Activity | Print every one of the records verbatim, omitting nothing.

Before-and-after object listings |
* * * *
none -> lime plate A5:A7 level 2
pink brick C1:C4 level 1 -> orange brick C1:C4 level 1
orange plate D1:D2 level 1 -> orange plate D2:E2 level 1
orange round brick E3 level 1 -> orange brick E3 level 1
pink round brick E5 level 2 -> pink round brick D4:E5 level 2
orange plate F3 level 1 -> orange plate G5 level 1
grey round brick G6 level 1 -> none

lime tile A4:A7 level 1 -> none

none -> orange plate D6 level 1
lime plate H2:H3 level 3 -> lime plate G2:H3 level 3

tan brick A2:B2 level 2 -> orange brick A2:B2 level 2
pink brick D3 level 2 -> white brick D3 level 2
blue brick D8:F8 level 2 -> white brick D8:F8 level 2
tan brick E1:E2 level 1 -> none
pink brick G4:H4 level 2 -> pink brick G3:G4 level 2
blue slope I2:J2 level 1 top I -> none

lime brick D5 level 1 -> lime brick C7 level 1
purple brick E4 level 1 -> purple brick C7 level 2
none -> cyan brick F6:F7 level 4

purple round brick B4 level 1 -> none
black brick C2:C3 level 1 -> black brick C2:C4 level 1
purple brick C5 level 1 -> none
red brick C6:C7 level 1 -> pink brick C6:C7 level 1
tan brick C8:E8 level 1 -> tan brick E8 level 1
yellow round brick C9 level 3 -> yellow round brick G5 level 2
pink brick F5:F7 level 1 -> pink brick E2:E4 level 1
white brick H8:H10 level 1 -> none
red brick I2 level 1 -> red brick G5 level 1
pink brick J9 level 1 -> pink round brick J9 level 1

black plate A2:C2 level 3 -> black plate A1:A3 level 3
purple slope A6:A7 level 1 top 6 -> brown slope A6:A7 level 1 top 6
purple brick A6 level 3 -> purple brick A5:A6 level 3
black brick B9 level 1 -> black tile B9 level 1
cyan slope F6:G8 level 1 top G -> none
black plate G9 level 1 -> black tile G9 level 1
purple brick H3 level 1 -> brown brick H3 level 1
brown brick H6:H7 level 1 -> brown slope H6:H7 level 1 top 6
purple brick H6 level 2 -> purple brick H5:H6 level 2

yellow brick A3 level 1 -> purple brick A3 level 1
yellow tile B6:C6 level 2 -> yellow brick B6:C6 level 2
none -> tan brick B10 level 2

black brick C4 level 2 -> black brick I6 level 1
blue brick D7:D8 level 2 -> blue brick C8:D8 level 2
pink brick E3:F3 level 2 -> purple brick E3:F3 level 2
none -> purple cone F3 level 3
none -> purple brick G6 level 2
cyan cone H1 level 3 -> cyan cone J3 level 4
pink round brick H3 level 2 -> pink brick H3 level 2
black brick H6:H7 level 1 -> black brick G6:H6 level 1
* * * *
Expected output |
none -> lime plate A5:A7 level 2
pink brick C1:C4 level 1 -> orange brick C1:C4 level 1
orange plate D1:D2 level 1 -> orange plate D2:E2 level 1
orange round brick E3 level 1 -> orange brick E3 level 1
pink round brick E5 level 2 -> pink round brick D4:E5 level 2
orange plate F3 level 1 -> orange plate G5 level 1
grey round brick G6 level 1 -> none

lime tile A4:A7 level 1 -> none

none -> orange plate D6 level 1
lime plate H2:H3 level 3 -> lime plate G2:H3 level 3

tan brick A2:B2 level 2 -> orange brick A2:B2 level 2
pink brick D3 level 2 -> white brick D3 level 2
blue brick D8:F8 level 2 -> white brick D8:F8 level 2
tan brick E1:E2 level 1 -> none
pink brick G4:H4 level 2 -> pink brick G3:G4 level 2
blue slope I2:J2 level 1 top I -> none

lime brick D5 level 1 -> lime brick C7 level 1
purple brick E4 level 1 -> purple brick C7 level 2
none -> cyan brick F6:F7 level 4

purple round brick B4 level 1 -> none
black brick C2:C3 level 1 -> black brick C2:C4 level 1
purple brick C5 level 1 -> none
red brick C6:C7 level 1 -> pink brick C6:C7 level 1
tan brick C8:E8 level 1 -> tan brick E8 level 1
yellow round brick C9 level 3 -> yellow round brick G5 level 2
pink brick F5:F7 level 1 -> pink brick E2:E4 level 1
white brick H8:H10 level 1 -> none
red brick I2 level 1 -> red brick G5 level 1
pink brick J9 level 1 -> pink round brick J9 level 1

black plate A2:C2 level 3 -> black plate A1:A3 level 3
purple slope A6:A7 level 1 top 6 -> brown slope A6:A7 level 1 top 6
purple brick A6 level 3 -> purple brick A5:A6 level 3
black brick B9 level 1 -> black tile B9 level 1
cyan slope F6:G8 level 1 top G -> none
black plate G9 level 1 -> black tile G9 level 1
purple brick H3 level 1 -> brown brick H3 level 1
brown brick H6:H7 level 1 -> brown slope H6:H7 level 1 top 6
purple brick H6 level 2 -> purple brick H5:H6 level 2

yellow brick A3 level 1 -> purple brick A3 level 1
yellow tile B6:C6 level 2 -> yellow brick B6:C6 level 2
none -> tan brick B10 level 2

black brick C4 level 2 -> black brick I6 level 1
blue brick D7:D8 level 2 -> blue brick C8:D8 level 2
pink brick E3:F3 level 2 -> purple brick E3:F3 level 2
none -> purple cone F3 level 3
none -> purple brick G6 level 2
cyan cone H1 level 3 -> cyan cone J3 level 4
pink round brick H3 level 2 -> pink brick H3 level 2
black brick H6:H7 level 1 -> black brick G6:H6 level 1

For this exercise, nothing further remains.